● RECORDS:
########
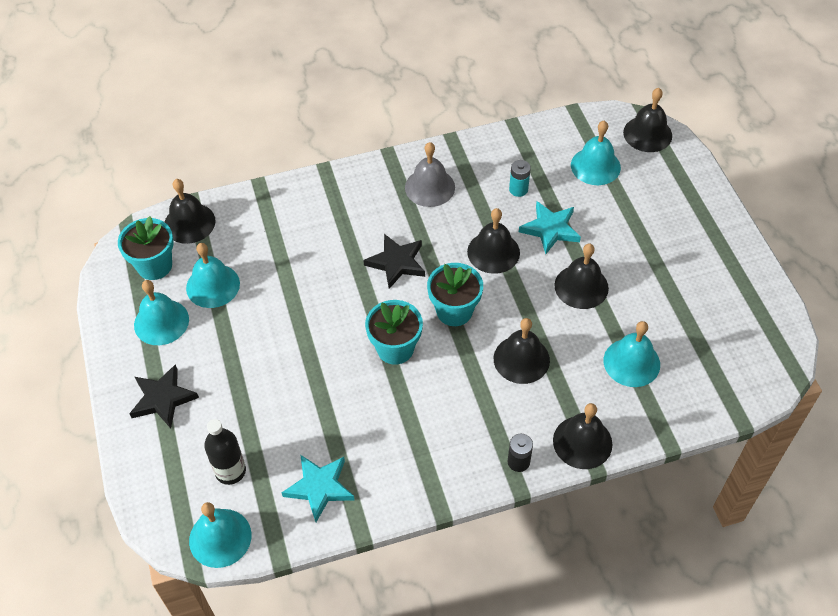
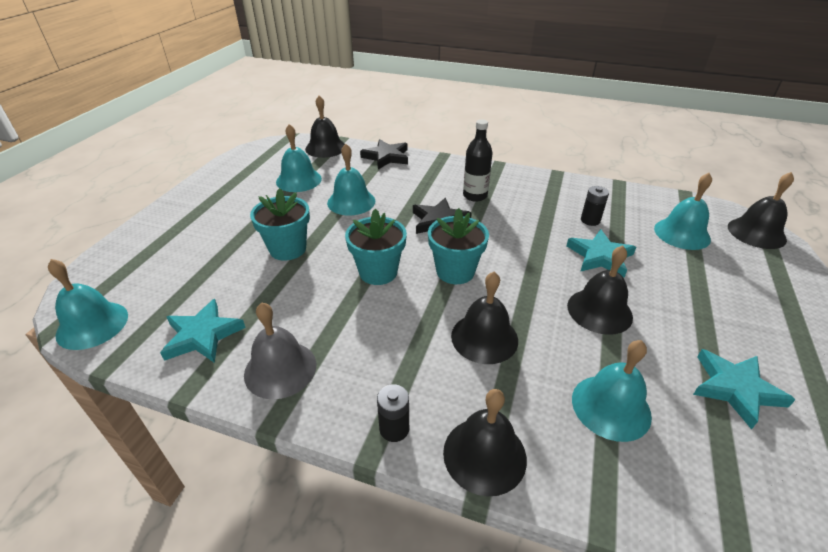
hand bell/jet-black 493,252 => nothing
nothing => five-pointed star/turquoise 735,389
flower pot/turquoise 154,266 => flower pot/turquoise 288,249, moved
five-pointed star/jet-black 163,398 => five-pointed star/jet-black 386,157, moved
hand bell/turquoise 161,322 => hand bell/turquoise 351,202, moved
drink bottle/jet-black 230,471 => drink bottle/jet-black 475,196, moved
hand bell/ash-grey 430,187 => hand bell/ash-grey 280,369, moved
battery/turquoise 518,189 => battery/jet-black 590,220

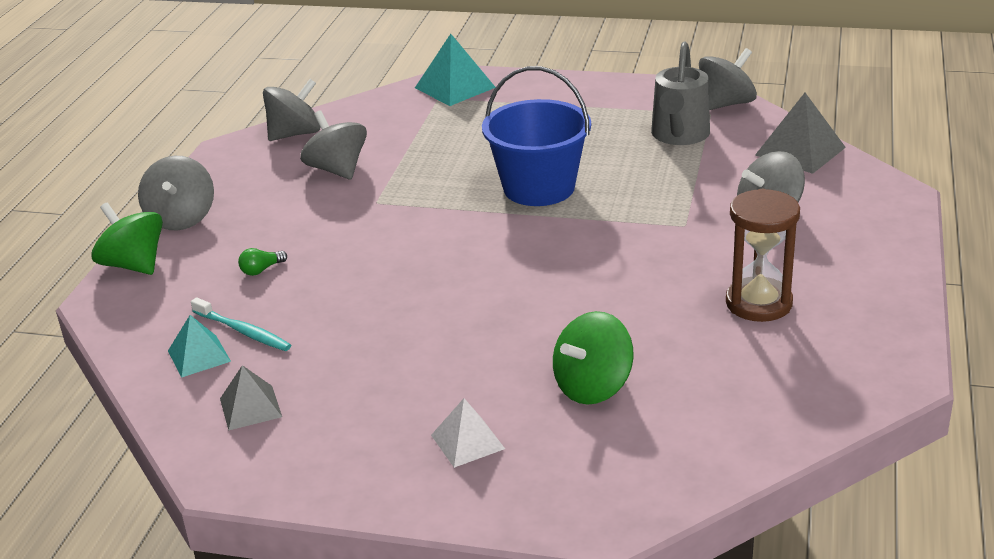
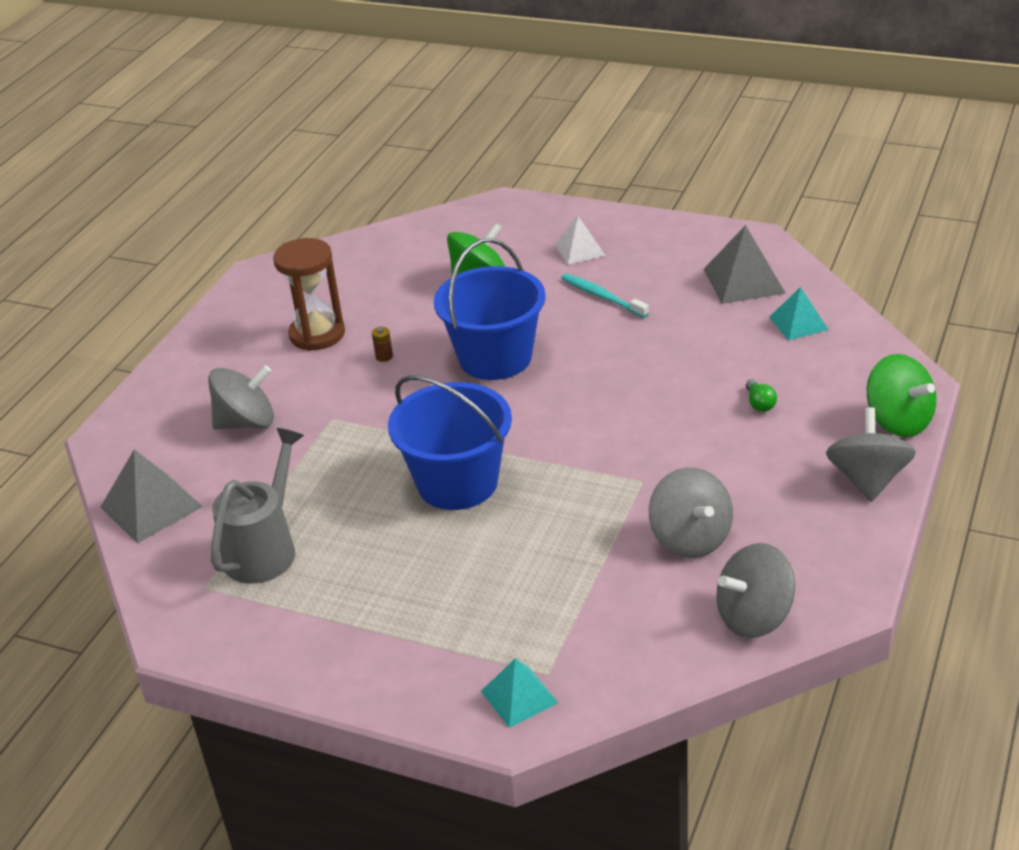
spinning top/ash-grey 726,104 => nothing
nothing => battery/brown 384,356
nothing => pail/blue 495,358
tooth brush/turquoise 243,331 => tooth brush/turquoise 602,296, moved
bulb/emerald 261,270 => bulb/emerald 759,403, 105 degrees clockwise
pyramid shape/ash-grey 250,407 => pyramid shape/ash-grey 744,281, x1.55
pyramid shape/turquoise 455,87 => pyramid shape/turquoise 519,697, x0.64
########
● BRIEF:
Reproduce word for word the material above, starting with the line that has "drink bottle/jet-black 230,471" and stopping after the line that has "hand bell/ash-grey 430,187".

● OUTPUT BELOW:
drink bottle/jet-black 230,471 => drink bottle/jet-black 475,196, moved
hand bell/ash-grey 430,187 => hand bell/ash-grey 280,369, moved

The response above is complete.